Task item: Transcribe, exactly as they appear, only the lines from the one holding "delete | grzyb/szary" through the end of the entries below.

Image change detection data:
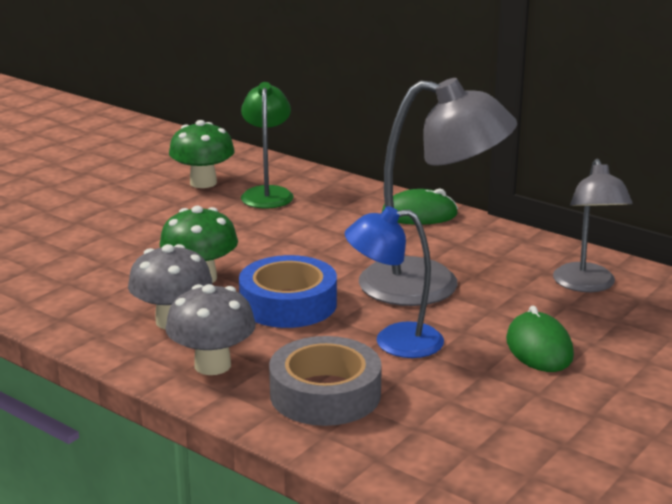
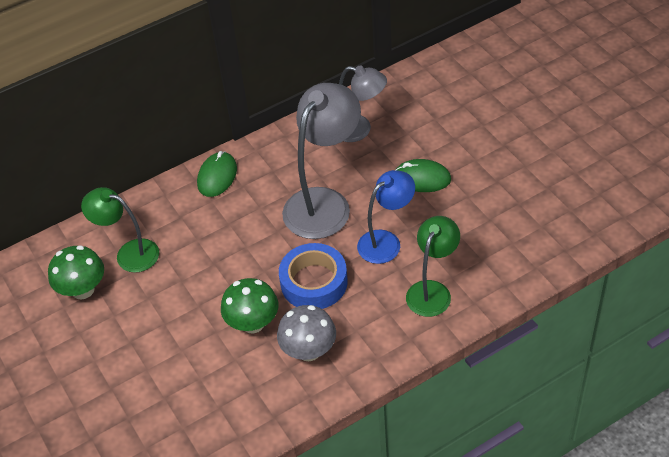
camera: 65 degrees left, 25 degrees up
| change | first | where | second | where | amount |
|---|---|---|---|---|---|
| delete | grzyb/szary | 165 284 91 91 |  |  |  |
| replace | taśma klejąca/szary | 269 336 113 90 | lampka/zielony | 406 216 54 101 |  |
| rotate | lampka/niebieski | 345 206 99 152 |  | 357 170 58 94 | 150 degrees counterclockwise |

Solution to the problem:
| delete | grzyb/szary | 165 284 91 91 |  |  |  |
| replace | taśma klejąca/szary | 269 336 113 90 | lampka/zielony | 406 216 54 101 |  |
| rotate | lampka/niebieski | 345 206 99 152 |  | 357 170 58 94 | 150 degrees counterclockwise |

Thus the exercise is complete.